Copy out exactly the lines spanning the line with "BUZZER3 pin GND: 3V3 -> GND" to the line with "SERVO pin PWM: D4 -> RX", inclusive, from the data underneath, with no pictures.
RECORDS: Begin
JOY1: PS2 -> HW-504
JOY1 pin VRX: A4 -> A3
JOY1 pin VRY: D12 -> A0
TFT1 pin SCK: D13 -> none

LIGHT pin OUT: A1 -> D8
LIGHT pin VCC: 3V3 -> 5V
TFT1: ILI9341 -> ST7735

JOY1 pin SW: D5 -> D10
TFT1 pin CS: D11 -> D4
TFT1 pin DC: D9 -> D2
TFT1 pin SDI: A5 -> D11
RECORDS: End
RECORDS: Begin
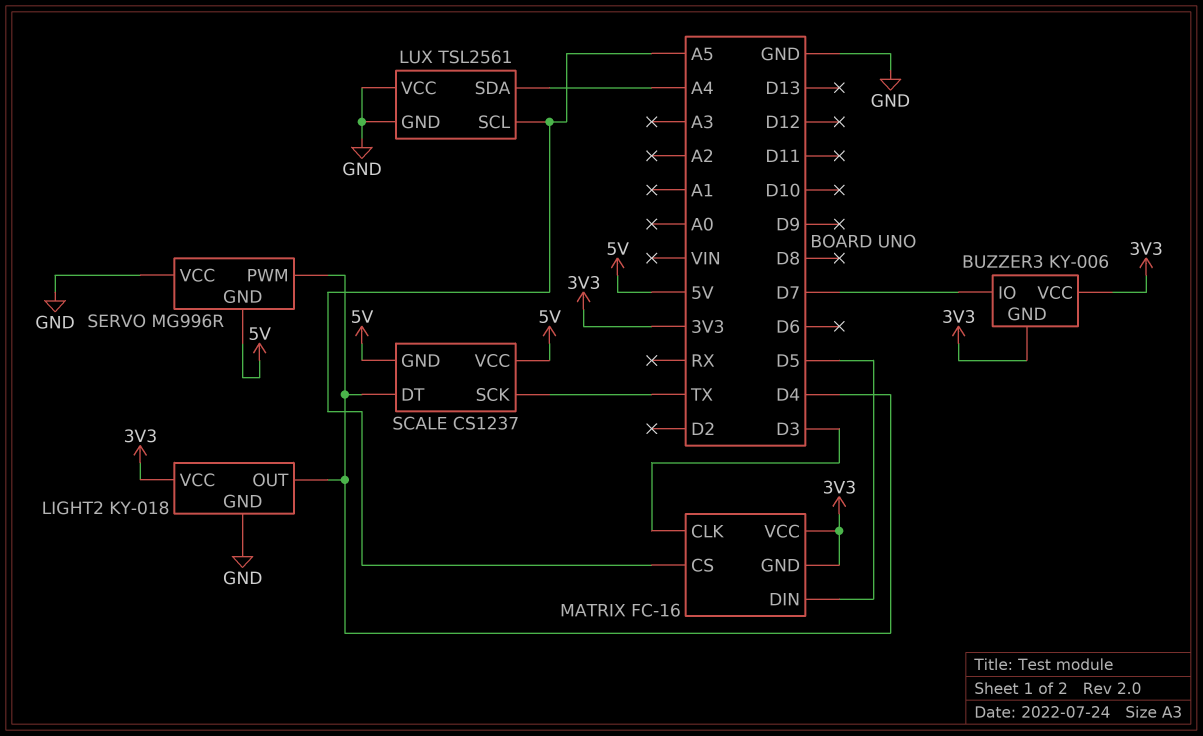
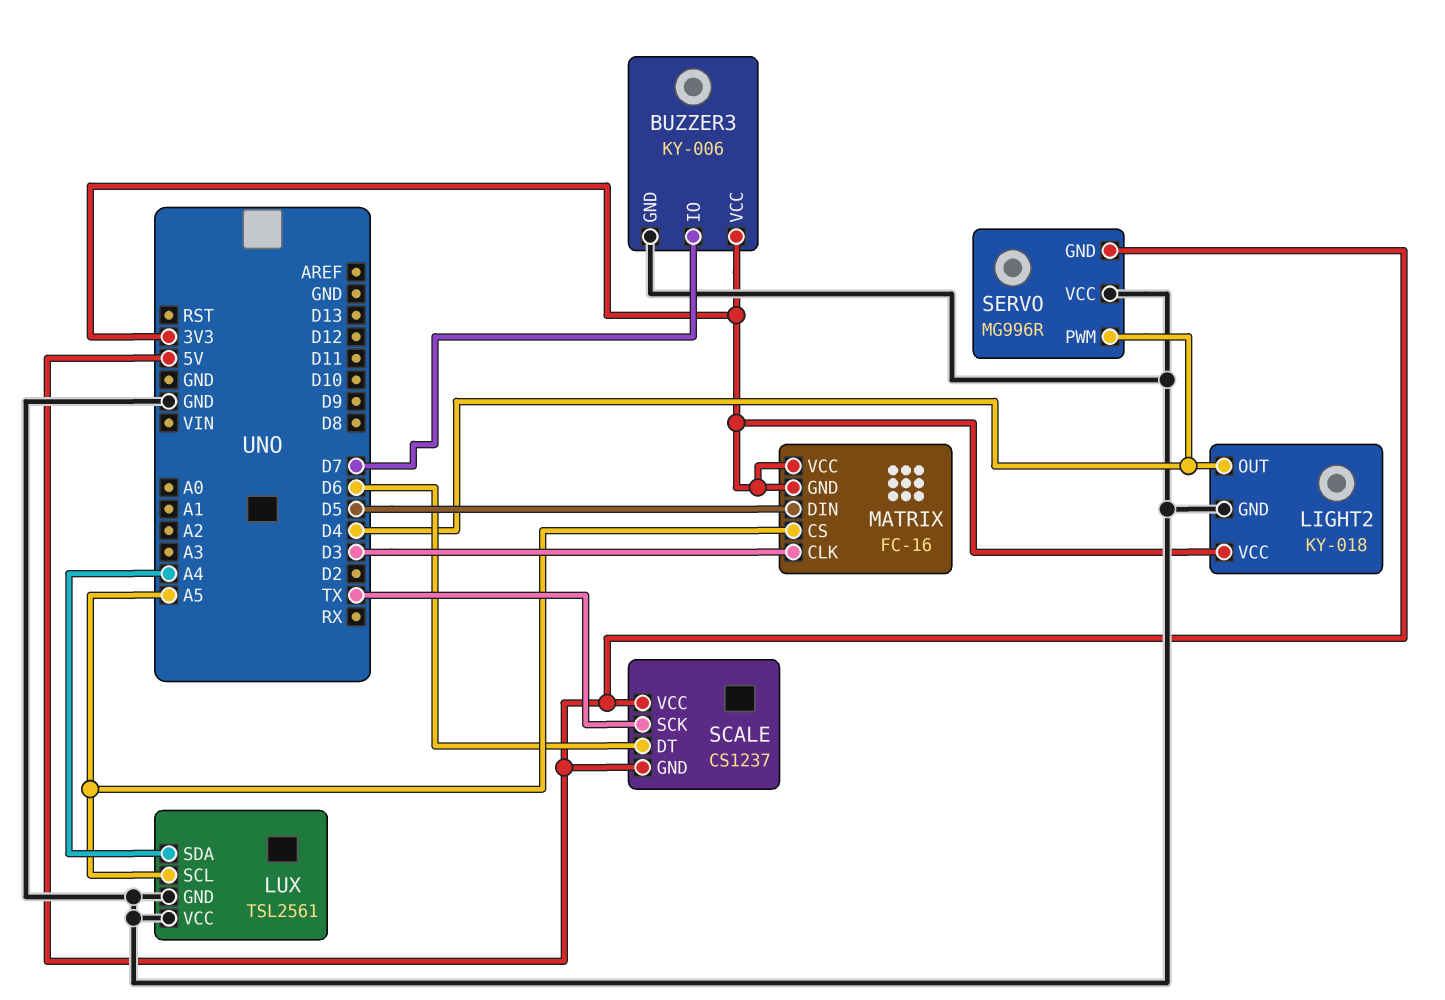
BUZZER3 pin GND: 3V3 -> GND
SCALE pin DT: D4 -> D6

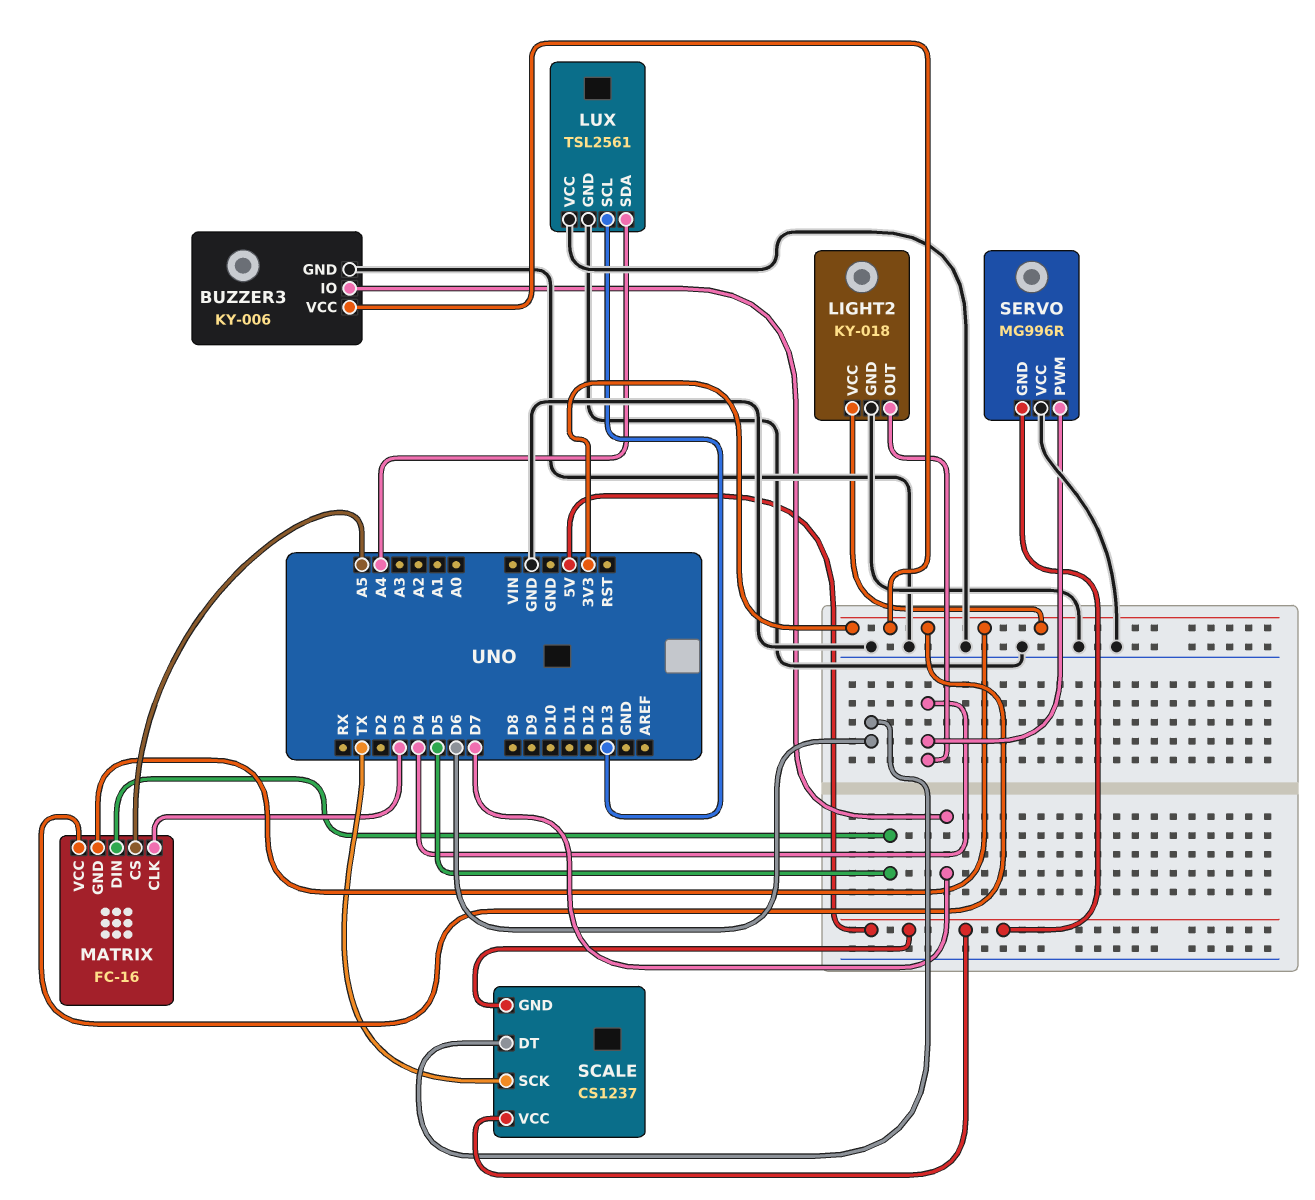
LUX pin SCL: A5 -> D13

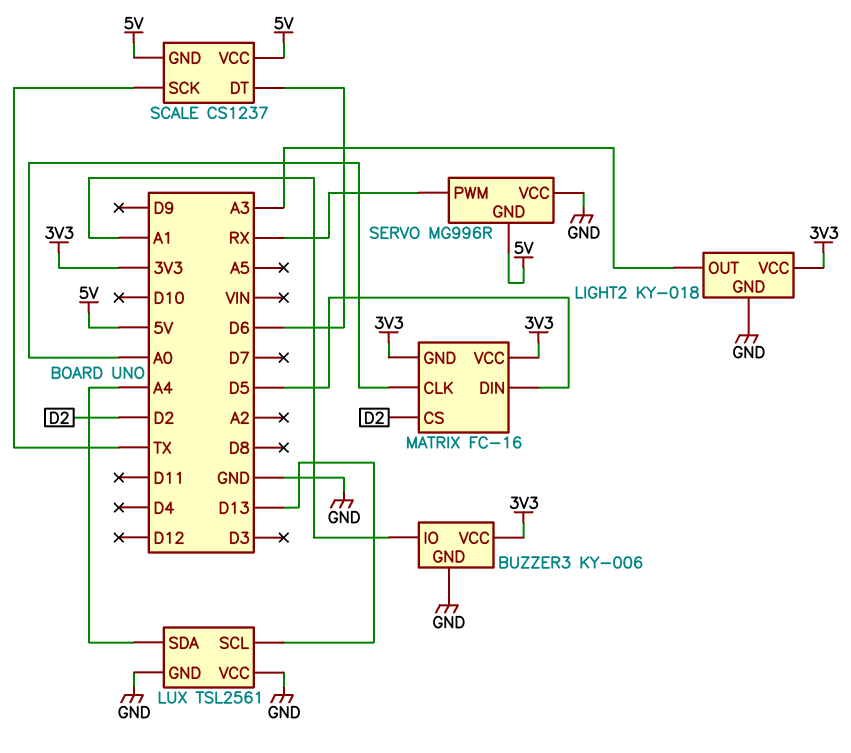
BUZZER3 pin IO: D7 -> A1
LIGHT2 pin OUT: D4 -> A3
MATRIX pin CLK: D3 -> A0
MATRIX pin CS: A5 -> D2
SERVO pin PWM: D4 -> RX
RECORDS: End
→ THE ANSWER:
BUZZER3 pin GND: 3V3 -> GND
SCALE pin DT: D4 -> D6

LUX pin SCL: A5 -> D13

BUZZER3 pin IO: D7 -> A1
LIGHT2 pin OUT: D4 -> A3
MATRIX pin CLK: D3 -> A0
MATRIX pin CS: A5 -> D2
SERVO pin PWM: D4 -> RX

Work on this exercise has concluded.